-- Data for the task follows --

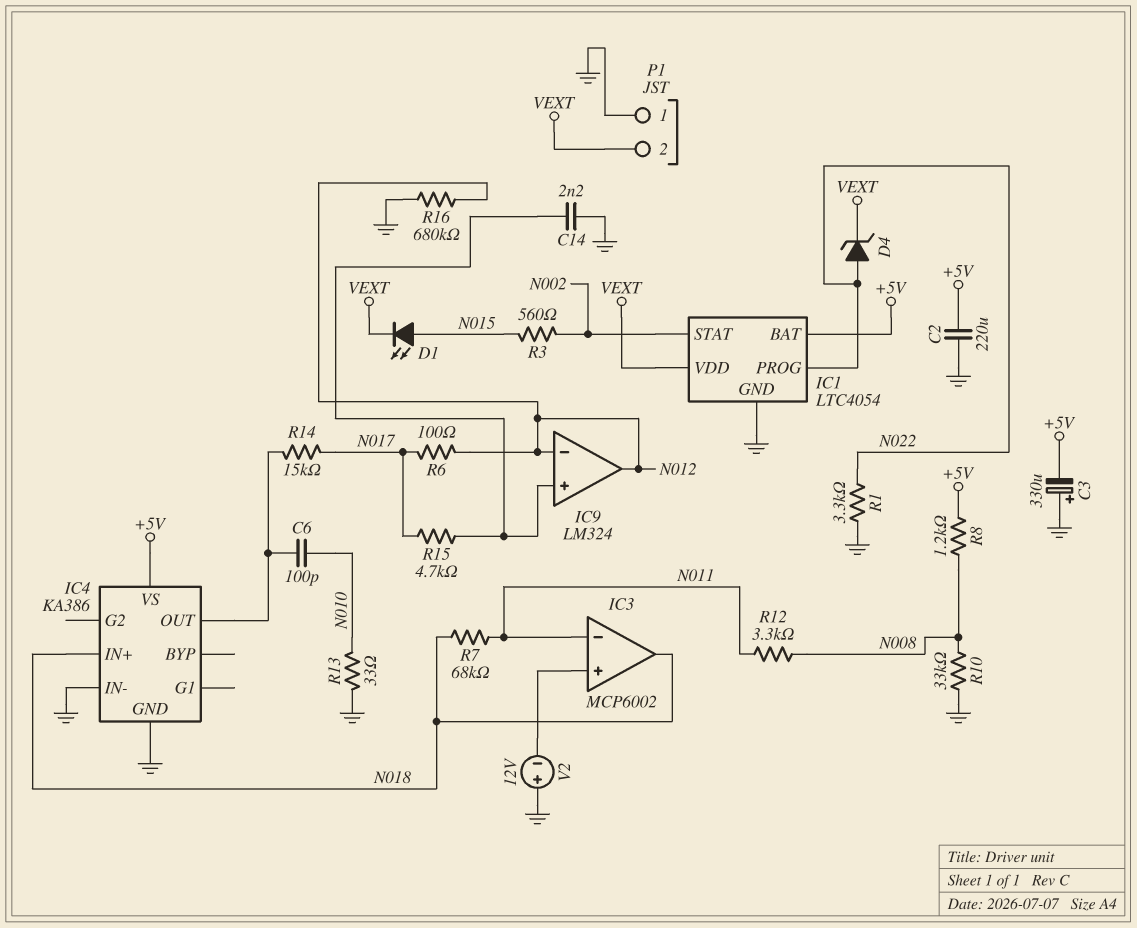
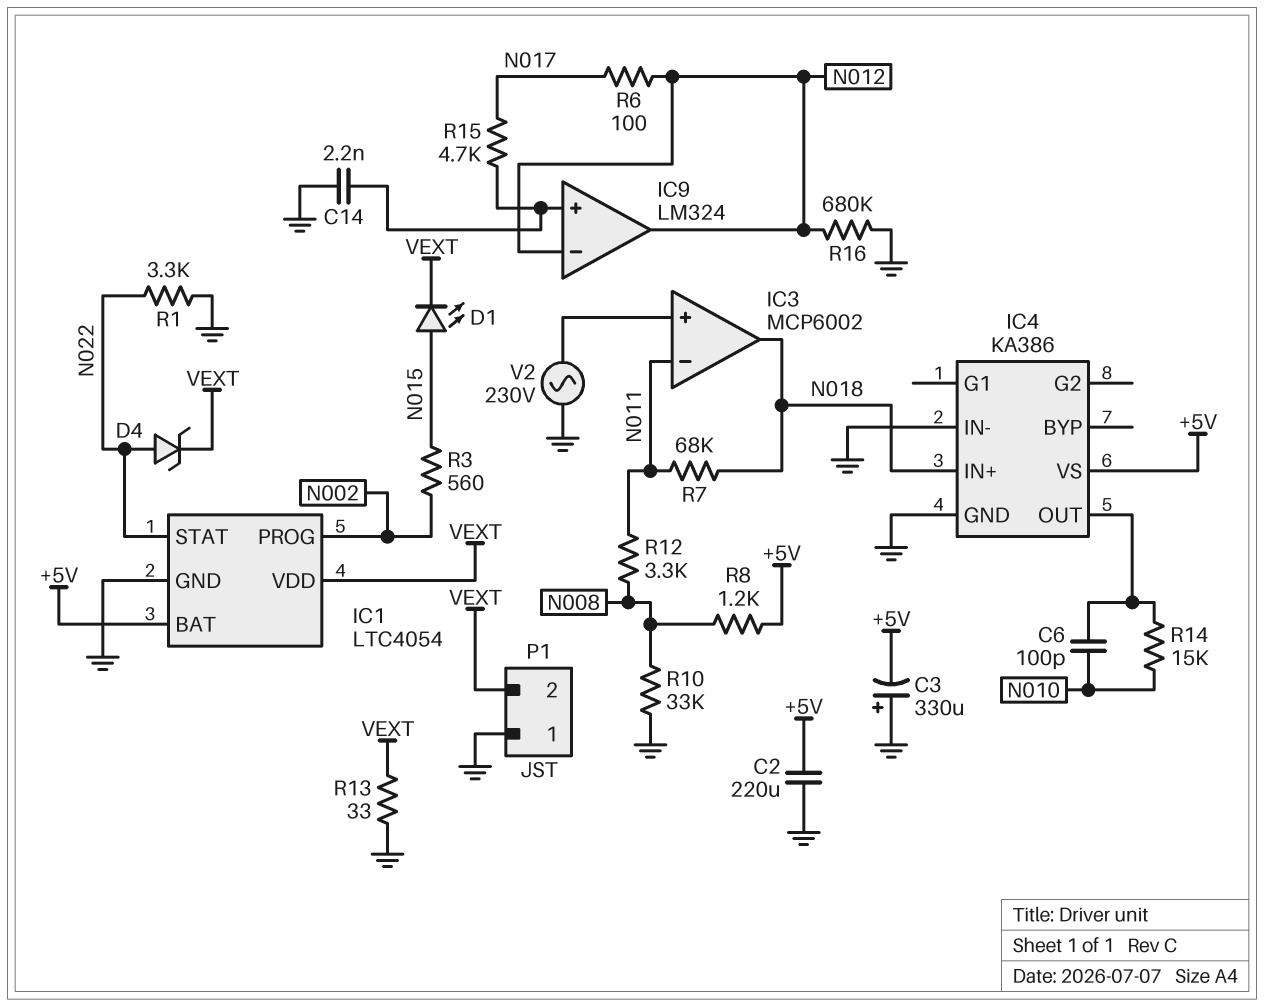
IC1 pin PROG: N022 -> N002
IC1 pin STAT: N002 -> N022
R13: 33 (GND, N010) -> 33 (GND, VEXT)
R14: 15k (IC4/OUT, N017) -> 15k (IC4/OUT, N010)
V2: 12V (plus GND, minus IC3/in+) -> AC 230V (GND, IC3/in+)

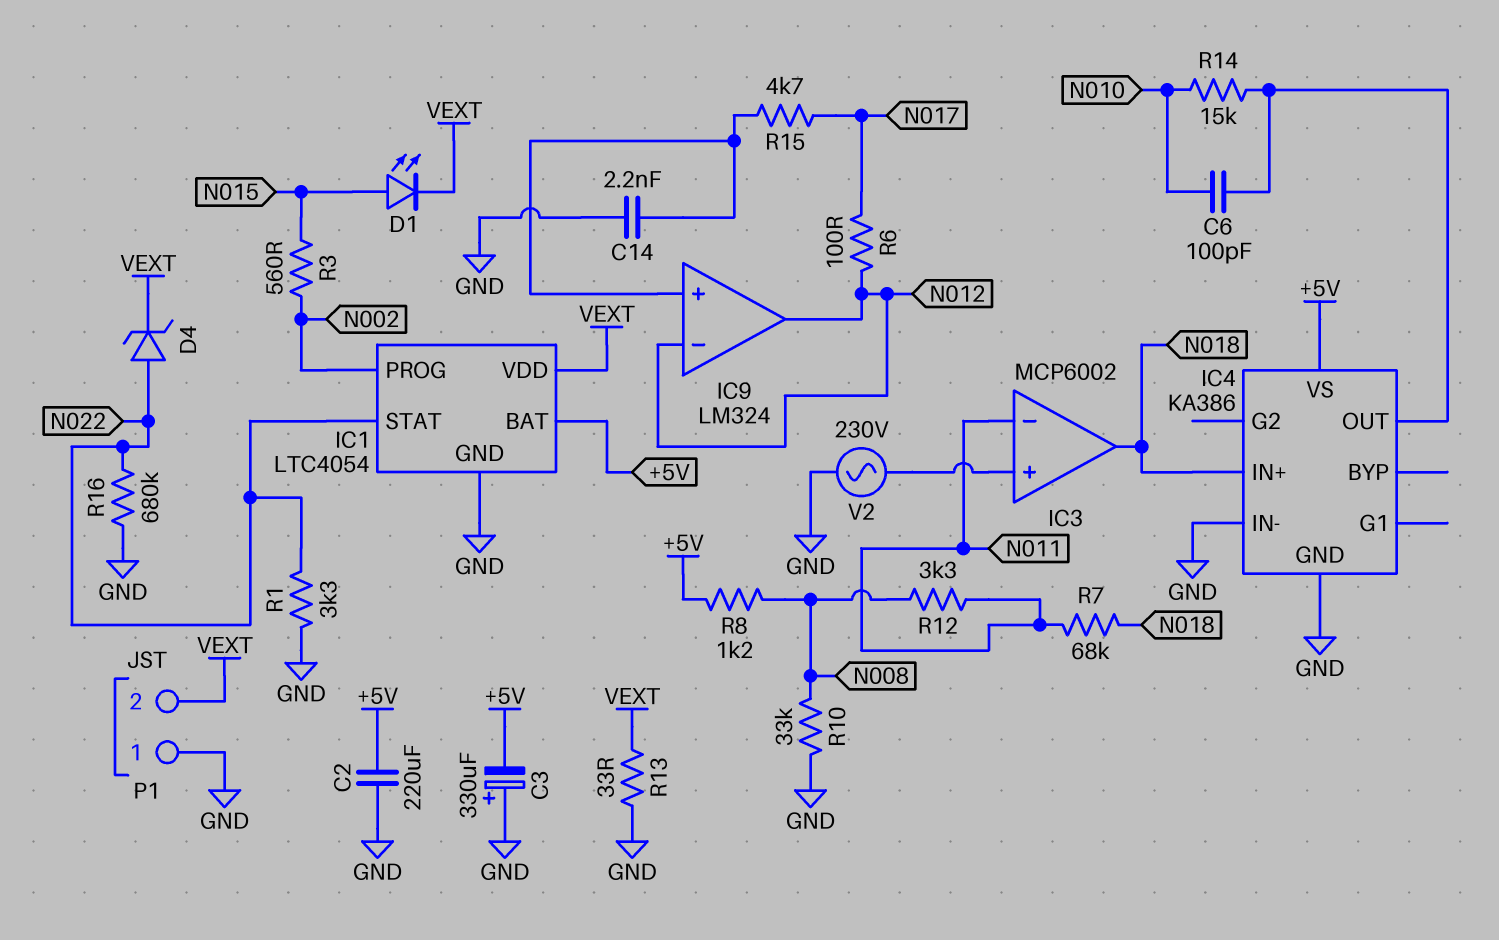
R16: 680k (GND, N012) -> 680k (GND, N022)

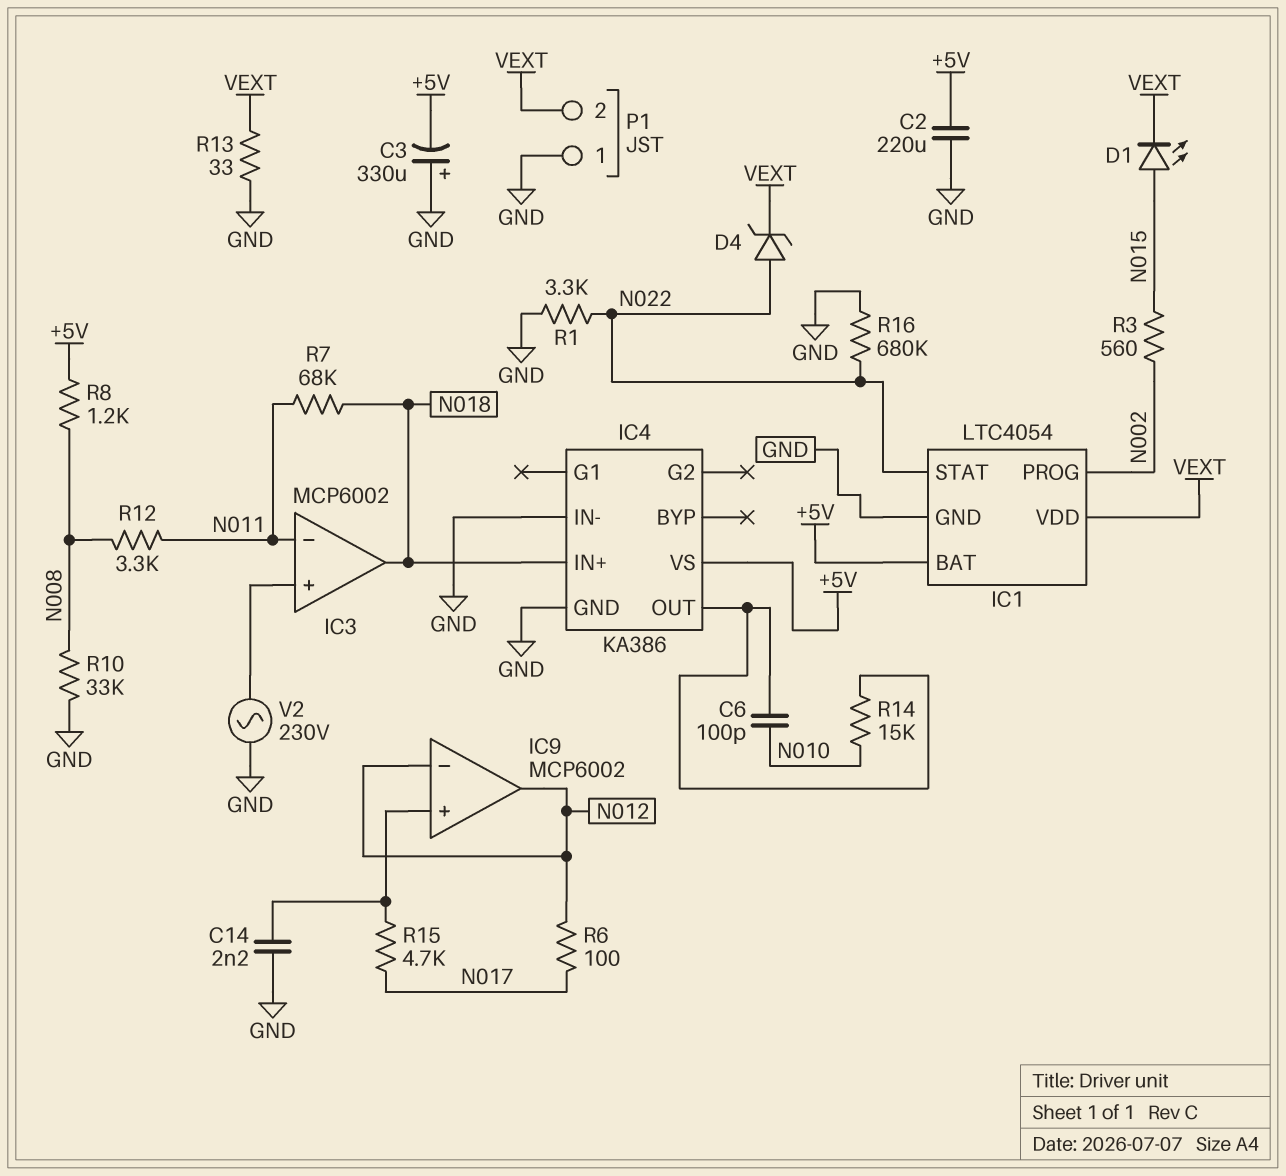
IC9: LM324 -> MCP6002

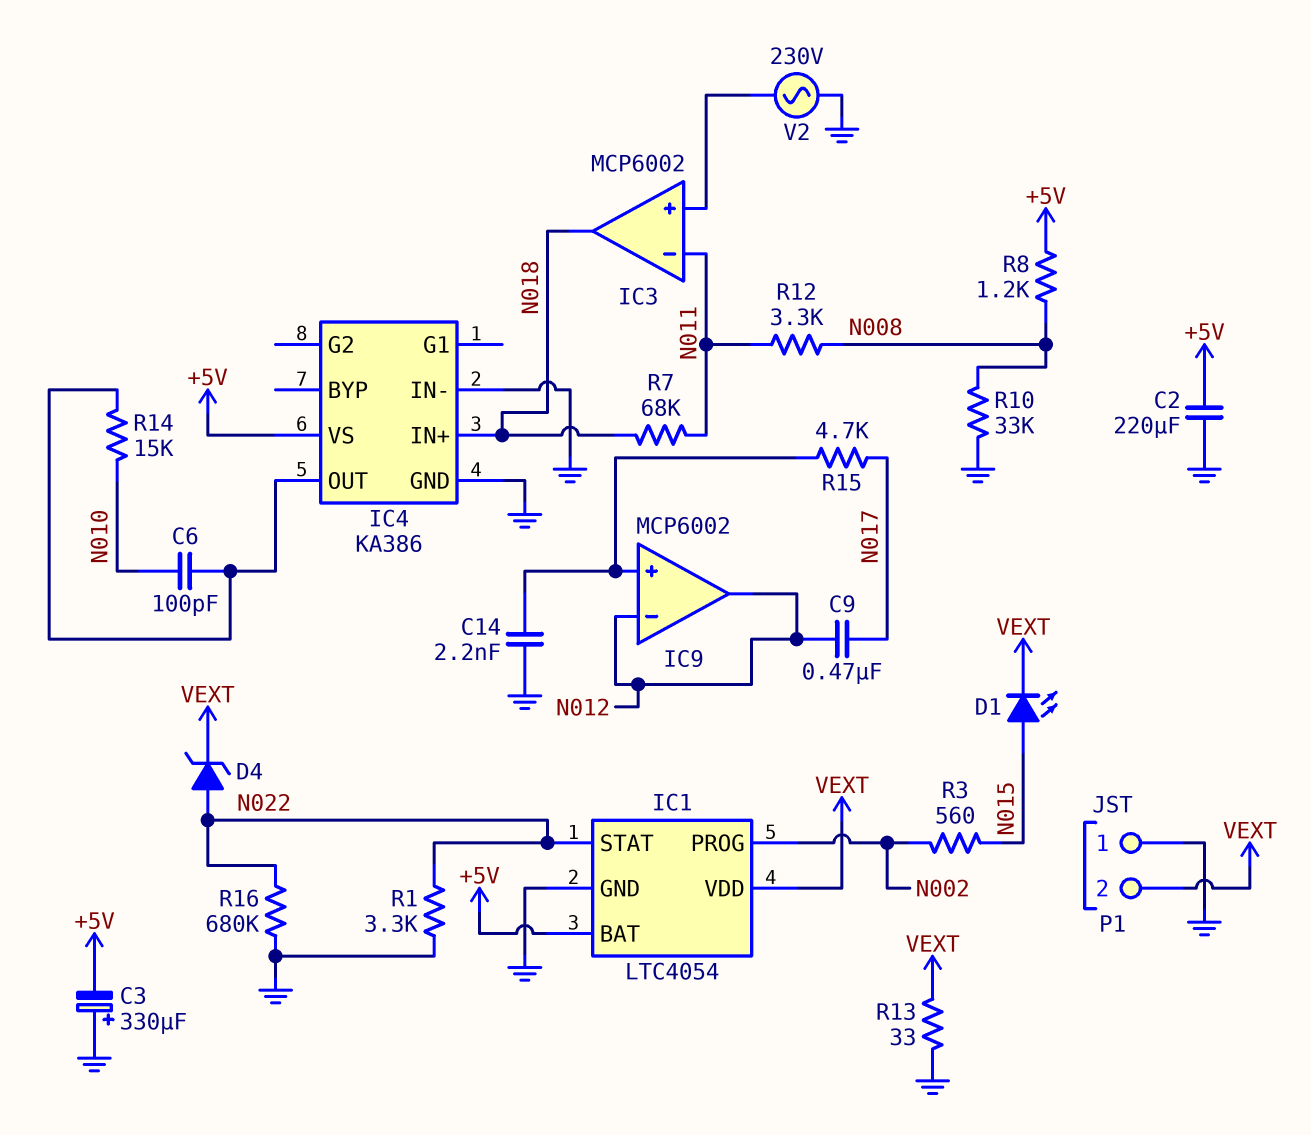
C9: none -> 470nF (N012, N017)
R6: 100 (N012, N017) -> none

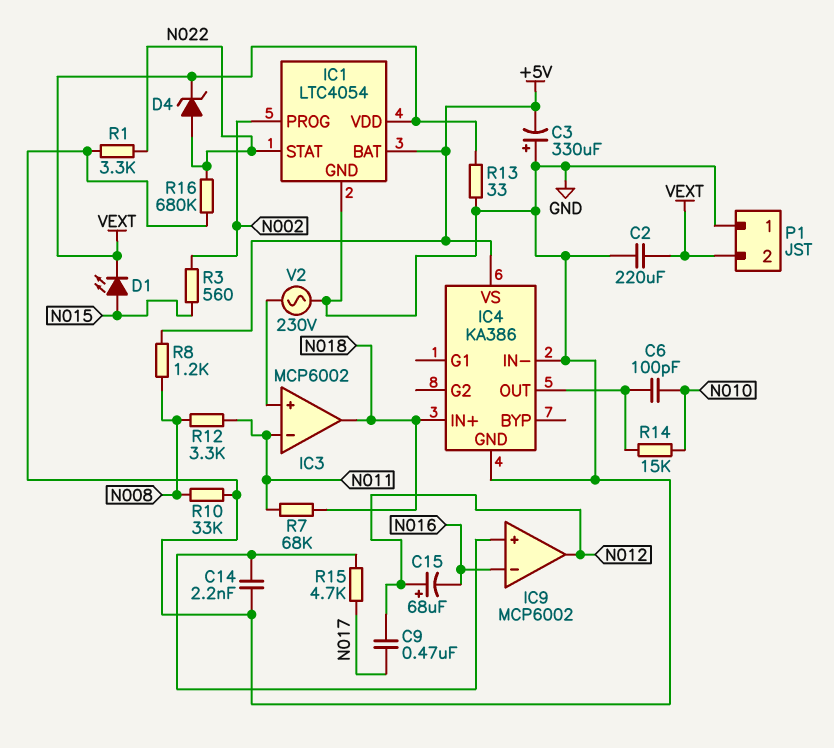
C2: 220uF (+5V, GND) -> 220uF (GND, VEXT)
C15: none -> 68uF (plus N012, minus N016)
IC9 pin in-: N012 -> N016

-- Data for the task concluded --

### What to work on
Repeat verbatim the lines from the one holding "R13: 33 (GND, N010) -> 33 (GND, VEXT)" through the end of the listing above, both ends included, but not the pictures.

### Exercise response
R13: 33 (GND, N010) -> 33 (GND, VEXT)
R14: 15k (IC4/OUT, N017) -> 15k (IC4/OUT, N010)
V2: 12V (plus GND, minus IC3/in+) -> AC 230V (GND, IC3/in+)

R16: 680k (GND, N012) -> 680k (GND, N022)

IC9: LM324 -> MCP6002

C9: none -> 470nF (N012, N017)
R6: 100 (N012, N017) -> none

C2: 220uF (+5V, GND) -> 220uF (GND, VEXT)
C15: none -> 68uF (plus N012, minus N016)
IC9 pin in-: N012 -> N016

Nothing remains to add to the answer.